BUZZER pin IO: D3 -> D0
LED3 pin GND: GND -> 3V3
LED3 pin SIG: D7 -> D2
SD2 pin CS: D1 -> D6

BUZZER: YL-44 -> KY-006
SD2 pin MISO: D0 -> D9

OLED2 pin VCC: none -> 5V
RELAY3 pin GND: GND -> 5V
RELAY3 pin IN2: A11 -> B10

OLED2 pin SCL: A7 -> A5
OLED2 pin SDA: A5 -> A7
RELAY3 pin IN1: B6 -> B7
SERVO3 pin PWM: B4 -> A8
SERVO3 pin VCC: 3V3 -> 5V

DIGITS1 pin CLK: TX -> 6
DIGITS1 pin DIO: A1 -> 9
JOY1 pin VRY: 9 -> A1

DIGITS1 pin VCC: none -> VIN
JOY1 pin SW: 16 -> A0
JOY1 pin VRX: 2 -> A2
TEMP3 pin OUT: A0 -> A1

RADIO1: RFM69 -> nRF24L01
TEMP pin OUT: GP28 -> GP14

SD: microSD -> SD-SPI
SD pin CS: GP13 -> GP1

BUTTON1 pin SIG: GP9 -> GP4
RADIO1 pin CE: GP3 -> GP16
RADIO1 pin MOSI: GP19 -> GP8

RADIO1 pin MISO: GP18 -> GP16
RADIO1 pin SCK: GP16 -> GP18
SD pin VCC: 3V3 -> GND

============================================================

_Work instruction_:
Return, with no change at all, every line in the entries above from the line containing "DIGITS1 pin CLK: TX -> 6" through the line containing "RADIO1 pin MOSI: GP19 -> GP8".

_Exercise output_:
DIGITS1 pin CLK: TX -> 6
DIGITS1 pin DIO: A1 -> 9
JOY1 pin VRY: 9 -> A1

DIGITS1 pin VCC: none -> VIN
JOY1 pin SW: 16 -> A0
JOY1 pin VRX: 2 -> A2
TEMP3 pin OUT: A0 -> A1

RADIO1: RFM69 -> nRF24L01
TEMP pin OUT: GP28 -> GP14

SD: microSD -> SD-SPI
SD pin CS: GP13 -> GP1

BUTTON1 pin SIG: GP9 -> GP4
RADIO1 pin CE: GP3 -> GP16
RADIO1 pin MOSI: GP19 -> GP8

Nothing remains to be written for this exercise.